** RAW DATA **
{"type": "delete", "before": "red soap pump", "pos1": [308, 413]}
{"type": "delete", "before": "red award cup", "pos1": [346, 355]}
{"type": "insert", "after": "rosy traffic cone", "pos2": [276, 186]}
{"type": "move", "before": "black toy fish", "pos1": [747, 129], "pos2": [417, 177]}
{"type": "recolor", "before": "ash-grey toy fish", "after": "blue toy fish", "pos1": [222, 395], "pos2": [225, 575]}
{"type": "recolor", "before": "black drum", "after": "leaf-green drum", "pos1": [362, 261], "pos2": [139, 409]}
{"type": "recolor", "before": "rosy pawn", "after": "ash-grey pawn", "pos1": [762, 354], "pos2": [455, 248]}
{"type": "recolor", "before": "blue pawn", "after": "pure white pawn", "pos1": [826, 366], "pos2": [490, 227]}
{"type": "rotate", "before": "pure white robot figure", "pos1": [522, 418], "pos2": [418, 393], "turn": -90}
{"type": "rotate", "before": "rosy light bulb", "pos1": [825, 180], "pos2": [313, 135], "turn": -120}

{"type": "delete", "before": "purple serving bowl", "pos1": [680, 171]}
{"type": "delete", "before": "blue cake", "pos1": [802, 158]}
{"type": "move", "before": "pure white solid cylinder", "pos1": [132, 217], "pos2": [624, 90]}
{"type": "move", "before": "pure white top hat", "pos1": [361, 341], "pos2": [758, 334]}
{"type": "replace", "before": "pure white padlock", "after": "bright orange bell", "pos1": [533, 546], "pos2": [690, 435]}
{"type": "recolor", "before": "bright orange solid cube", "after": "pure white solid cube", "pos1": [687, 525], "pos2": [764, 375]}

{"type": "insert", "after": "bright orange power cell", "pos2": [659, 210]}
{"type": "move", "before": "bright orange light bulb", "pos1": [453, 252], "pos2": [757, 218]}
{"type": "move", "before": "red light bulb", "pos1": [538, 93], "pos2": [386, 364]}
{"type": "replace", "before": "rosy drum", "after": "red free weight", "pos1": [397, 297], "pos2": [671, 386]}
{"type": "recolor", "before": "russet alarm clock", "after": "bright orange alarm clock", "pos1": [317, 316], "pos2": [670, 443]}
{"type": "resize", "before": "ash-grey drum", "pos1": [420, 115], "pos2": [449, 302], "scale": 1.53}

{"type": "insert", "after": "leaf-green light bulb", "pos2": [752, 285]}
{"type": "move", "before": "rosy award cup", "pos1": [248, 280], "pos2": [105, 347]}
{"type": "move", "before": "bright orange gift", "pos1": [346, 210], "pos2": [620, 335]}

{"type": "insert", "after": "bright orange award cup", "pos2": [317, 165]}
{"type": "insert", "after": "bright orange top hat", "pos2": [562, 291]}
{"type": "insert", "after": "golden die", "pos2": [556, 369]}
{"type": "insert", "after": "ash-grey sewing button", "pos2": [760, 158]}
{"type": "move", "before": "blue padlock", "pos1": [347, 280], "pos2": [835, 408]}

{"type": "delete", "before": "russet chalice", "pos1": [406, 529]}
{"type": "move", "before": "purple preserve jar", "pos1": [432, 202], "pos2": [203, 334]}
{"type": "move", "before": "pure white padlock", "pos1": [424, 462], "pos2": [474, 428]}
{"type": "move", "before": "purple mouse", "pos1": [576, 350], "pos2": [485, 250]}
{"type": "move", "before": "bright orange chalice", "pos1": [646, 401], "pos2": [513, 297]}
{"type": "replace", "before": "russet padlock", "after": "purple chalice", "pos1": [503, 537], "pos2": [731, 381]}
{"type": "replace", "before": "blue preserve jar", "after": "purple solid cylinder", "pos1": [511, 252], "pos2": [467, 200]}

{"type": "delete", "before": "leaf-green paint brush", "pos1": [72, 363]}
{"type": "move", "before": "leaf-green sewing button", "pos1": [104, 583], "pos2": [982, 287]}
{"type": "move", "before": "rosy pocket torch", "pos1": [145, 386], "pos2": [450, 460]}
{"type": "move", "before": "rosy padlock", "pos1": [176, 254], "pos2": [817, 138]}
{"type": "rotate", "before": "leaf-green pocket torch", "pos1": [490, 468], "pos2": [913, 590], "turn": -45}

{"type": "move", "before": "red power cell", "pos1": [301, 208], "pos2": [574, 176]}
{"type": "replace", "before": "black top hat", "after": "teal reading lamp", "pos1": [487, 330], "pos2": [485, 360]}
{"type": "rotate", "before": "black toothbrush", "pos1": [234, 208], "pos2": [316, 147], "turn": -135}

** DIRECTIONS FOR THIS TASK **
Scan the records for the word "pawn". Copy each line where it turns up.

** YOUR SOLUTION **
{"type": "recolor", "before": "rosy pawn", "after": "ash-grey pawn", "pos1": [762, 354], "pos2": [455, 248]}
{"type": "recolor", "before": "blue pawn", "after": "pure white pawn", "pos1": [826, 366], "pos2": [490, 227]}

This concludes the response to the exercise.